Problem to work on> Only lines containing the word "nothing" are needed; pull them out of the material.

+ + + + +

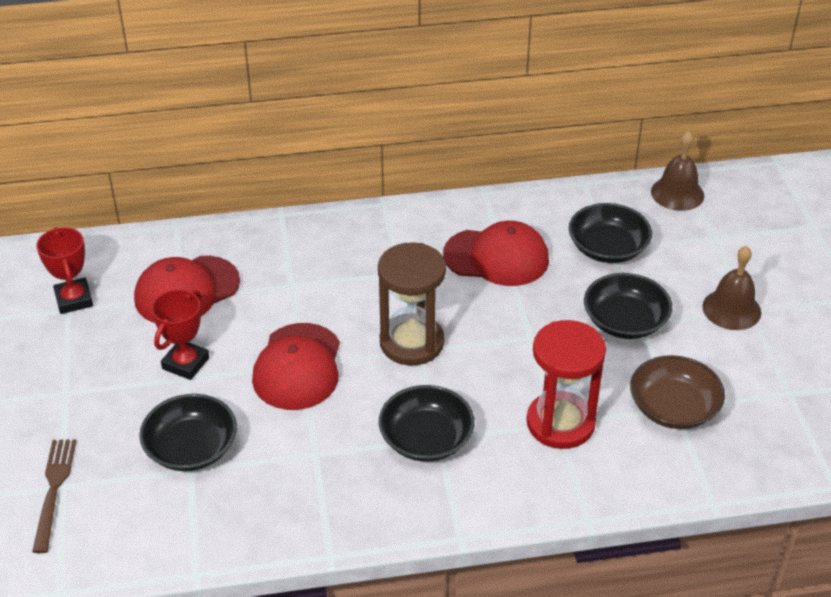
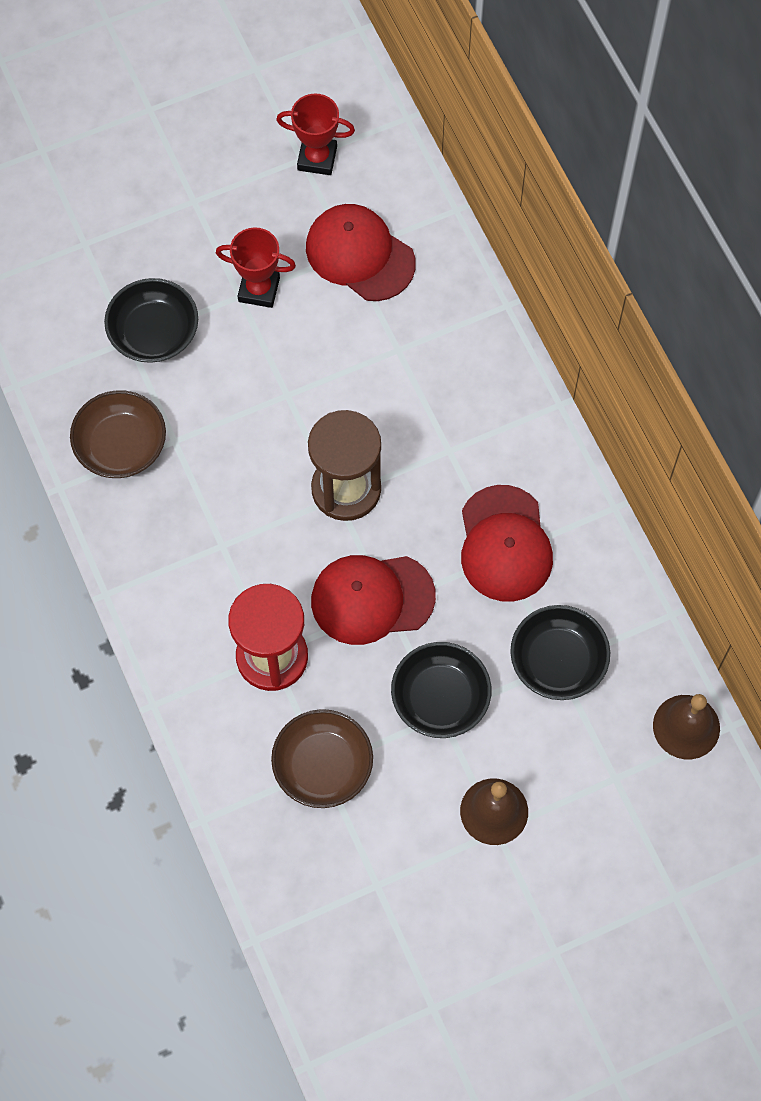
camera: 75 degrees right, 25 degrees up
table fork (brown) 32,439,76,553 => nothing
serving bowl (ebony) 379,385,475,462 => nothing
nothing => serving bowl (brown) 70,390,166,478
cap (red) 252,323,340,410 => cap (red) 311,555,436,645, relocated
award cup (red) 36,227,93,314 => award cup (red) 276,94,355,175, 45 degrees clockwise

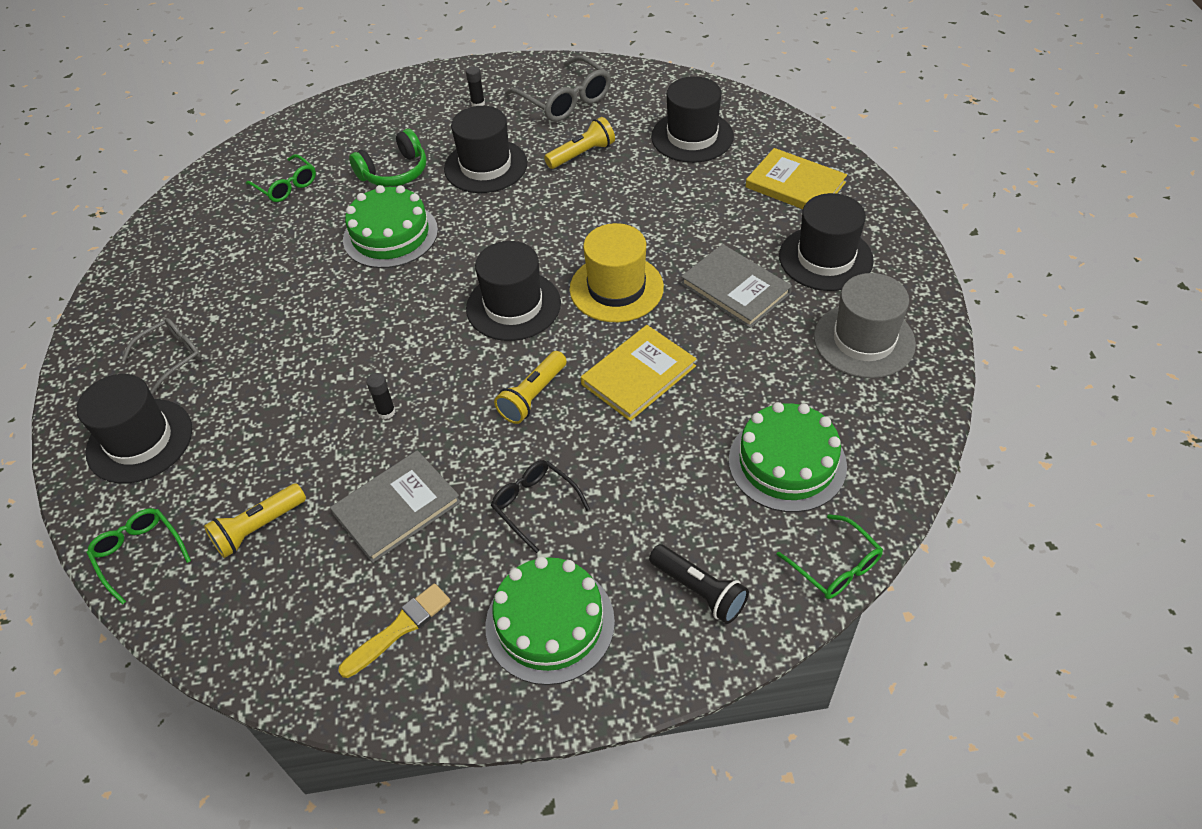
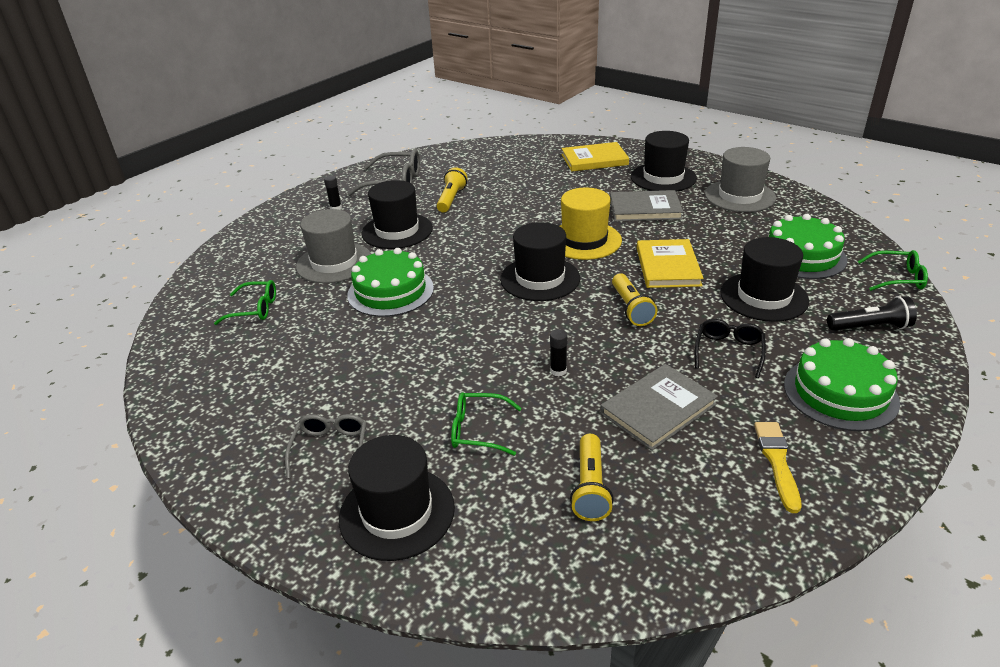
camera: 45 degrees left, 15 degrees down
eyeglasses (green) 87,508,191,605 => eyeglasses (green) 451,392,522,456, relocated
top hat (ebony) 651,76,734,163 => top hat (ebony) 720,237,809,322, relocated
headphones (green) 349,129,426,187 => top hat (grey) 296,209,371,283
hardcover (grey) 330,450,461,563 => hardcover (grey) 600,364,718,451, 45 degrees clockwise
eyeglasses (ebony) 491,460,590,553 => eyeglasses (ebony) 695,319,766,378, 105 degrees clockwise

+ + + + +

Written reply>
table fork (brown) 32,439,76,553 => nothing
serving bowl (ebony) 379,385,475,462 => nothing
nothing => serving bowl (brown) 70,390,166,478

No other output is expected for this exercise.